BEGIN DATA LISTING

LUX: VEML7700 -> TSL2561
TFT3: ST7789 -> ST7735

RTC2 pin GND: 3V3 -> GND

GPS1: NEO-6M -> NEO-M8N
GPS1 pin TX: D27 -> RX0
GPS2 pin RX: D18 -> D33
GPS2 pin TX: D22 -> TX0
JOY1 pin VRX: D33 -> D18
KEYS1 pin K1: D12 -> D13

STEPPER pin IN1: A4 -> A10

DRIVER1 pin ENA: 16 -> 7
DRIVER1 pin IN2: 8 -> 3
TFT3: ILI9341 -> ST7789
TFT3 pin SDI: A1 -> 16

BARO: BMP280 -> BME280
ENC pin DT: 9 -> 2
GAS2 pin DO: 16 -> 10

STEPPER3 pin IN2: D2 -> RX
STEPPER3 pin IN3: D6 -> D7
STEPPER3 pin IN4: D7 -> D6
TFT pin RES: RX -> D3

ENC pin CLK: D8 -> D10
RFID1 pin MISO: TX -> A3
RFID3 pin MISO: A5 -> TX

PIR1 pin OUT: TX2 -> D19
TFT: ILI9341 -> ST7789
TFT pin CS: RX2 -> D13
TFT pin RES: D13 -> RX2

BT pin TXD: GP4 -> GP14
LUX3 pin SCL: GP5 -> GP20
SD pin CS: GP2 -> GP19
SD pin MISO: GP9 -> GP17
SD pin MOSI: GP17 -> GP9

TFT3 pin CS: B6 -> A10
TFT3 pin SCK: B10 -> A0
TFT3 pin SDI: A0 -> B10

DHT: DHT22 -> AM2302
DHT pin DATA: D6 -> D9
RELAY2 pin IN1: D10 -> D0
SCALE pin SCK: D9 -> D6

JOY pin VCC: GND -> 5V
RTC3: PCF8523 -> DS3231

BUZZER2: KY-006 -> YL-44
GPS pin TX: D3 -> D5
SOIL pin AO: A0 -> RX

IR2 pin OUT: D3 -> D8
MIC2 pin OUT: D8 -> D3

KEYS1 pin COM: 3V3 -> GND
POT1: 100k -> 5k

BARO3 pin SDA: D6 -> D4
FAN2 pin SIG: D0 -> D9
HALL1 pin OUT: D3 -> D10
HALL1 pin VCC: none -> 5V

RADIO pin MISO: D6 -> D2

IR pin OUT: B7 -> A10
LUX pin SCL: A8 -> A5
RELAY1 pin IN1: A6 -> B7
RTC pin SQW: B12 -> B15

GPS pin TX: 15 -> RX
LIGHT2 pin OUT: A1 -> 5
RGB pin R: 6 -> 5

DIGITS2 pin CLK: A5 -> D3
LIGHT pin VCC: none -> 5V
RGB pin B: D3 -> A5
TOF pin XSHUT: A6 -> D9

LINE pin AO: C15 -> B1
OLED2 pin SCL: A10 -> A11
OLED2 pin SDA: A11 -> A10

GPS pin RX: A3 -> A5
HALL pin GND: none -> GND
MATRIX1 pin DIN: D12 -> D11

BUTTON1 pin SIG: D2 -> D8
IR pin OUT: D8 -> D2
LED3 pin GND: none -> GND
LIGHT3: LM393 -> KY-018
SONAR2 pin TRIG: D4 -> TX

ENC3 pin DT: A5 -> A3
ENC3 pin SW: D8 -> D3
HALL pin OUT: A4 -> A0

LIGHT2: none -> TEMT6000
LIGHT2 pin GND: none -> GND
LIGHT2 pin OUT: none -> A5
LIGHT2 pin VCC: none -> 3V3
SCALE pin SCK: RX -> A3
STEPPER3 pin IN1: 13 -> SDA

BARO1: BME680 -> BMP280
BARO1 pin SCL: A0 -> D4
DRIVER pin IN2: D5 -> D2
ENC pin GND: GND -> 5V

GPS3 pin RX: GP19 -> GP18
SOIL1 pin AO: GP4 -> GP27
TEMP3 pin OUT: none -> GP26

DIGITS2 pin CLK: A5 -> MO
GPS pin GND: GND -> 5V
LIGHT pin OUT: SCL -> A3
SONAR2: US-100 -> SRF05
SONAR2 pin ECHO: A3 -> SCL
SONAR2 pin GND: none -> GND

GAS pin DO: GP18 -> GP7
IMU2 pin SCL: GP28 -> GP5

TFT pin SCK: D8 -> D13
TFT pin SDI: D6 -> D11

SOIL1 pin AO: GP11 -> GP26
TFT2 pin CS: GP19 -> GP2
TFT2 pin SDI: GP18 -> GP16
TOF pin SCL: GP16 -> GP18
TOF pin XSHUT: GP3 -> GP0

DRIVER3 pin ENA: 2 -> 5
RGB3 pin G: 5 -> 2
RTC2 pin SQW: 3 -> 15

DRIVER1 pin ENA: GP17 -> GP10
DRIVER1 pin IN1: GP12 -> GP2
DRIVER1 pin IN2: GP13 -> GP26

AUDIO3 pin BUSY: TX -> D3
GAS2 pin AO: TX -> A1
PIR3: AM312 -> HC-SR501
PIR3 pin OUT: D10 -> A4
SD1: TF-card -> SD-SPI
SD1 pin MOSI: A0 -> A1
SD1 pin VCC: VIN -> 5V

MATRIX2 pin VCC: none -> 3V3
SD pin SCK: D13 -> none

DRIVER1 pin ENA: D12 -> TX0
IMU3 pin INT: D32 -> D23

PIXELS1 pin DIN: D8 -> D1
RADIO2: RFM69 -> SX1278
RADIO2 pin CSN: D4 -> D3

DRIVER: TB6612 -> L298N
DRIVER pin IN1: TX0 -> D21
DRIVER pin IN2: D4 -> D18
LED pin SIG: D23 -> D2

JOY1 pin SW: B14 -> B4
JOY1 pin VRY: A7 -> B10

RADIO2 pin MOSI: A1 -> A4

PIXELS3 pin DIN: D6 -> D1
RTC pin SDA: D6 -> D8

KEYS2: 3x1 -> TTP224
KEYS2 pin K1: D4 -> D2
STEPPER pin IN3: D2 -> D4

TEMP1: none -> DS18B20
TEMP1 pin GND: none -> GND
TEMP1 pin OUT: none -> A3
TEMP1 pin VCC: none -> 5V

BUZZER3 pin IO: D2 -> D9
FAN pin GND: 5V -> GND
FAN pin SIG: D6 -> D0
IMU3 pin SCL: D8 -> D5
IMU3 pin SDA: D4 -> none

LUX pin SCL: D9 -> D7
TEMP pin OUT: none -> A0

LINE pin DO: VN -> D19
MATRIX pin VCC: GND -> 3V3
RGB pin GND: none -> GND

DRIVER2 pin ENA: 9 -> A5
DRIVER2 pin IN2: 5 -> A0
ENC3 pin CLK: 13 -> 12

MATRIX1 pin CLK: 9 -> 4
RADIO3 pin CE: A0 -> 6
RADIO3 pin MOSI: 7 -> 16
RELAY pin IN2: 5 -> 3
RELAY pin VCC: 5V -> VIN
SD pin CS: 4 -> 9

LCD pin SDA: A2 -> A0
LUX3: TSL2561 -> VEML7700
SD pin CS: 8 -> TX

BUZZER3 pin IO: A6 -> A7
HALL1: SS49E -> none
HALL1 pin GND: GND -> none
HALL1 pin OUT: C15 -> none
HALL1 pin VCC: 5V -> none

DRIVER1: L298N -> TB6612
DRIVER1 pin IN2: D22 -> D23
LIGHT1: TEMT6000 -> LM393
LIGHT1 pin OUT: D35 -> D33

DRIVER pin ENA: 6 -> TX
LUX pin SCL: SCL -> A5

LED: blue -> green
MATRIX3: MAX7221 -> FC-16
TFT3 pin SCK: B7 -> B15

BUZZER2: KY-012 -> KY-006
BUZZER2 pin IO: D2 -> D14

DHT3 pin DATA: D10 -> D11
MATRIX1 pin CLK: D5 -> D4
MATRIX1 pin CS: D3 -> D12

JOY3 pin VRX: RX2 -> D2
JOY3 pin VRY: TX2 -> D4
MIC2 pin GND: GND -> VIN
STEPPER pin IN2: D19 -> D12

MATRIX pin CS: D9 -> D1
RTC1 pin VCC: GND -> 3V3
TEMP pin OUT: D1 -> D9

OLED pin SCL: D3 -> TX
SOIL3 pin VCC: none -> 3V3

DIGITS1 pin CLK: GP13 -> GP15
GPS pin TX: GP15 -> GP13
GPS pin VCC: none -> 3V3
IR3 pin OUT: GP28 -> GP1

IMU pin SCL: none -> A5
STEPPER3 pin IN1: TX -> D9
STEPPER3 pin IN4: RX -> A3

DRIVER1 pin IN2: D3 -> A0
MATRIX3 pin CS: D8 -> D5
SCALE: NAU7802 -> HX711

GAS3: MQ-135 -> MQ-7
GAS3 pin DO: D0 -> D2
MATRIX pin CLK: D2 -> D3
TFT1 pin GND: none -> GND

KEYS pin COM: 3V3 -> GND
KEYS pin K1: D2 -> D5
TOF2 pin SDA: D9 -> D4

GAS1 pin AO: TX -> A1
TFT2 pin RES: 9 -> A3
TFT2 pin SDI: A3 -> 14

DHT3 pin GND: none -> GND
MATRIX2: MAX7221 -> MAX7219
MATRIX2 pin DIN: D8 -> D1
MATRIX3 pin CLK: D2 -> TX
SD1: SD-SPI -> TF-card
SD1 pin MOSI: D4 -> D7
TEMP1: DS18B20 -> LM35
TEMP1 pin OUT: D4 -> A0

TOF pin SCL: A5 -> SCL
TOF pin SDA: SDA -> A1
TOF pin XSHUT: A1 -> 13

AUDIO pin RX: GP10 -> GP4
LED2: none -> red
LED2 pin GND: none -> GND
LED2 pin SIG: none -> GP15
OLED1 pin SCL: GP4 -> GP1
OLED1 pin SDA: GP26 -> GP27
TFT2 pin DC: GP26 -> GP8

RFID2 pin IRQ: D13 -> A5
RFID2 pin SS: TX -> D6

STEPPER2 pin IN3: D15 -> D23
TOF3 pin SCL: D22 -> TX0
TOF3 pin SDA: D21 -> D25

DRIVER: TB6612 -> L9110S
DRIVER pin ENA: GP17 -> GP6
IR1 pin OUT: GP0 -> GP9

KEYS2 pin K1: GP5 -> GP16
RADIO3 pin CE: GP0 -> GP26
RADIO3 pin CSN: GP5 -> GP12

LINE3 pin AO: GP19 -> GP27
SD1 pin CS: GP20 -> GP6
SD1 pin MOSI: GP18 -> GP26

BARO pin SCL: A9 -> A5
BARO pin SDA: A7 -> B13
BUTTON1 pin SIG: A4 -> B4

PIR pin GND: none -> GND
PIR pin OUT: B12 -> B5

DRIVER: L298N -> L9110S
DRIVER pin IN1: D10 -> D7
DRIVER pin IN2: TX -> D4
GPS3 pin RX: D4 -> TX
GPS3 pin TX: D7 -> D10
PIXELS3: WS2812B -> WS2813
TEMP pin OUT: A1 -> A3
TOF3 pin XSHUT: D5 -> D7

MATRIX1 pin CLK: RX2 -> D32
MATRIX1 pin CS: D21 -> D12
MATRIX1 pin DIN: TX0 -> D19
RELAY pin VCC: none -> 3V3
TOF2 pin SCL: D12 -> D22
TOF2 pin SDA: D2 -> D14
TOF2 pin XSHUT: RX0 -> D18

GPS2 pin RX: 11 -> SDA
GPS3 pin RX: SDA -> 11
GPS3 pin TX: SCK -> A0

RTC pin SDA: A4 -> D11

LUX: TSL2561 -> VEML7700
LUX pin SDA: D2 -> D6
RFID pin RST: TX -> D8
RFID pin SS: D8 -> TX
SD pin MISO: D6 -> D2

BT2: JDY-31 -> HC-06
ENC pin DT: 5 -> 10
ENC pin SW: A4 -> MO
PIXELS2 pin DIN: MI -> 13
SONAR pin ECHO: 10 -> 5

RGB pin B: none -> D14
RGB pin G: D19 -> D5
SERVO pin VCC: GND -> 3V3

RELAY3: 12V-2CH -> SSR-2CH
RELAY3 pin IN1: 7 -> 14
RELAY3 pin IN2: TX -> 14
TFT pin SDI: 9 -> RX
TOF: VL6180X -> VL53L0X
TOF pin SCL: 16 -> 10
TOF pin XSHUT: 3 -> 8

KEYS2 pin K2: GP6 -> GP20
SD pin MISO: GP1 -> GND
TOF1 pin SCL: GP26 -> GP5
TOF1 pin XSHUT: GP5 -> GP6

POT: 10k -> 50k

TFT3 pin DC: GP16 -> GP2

END DATA LISTING

• TASK STATEMENT: When a line in the records holds the string "SCALE", copy that line.

• ANSWER TO THIS PROBLEM:
SCALE pin SCK: D9 -> D6
SCALE pin SCK: RX -> A3
SCALE: NAU7802 -> HX711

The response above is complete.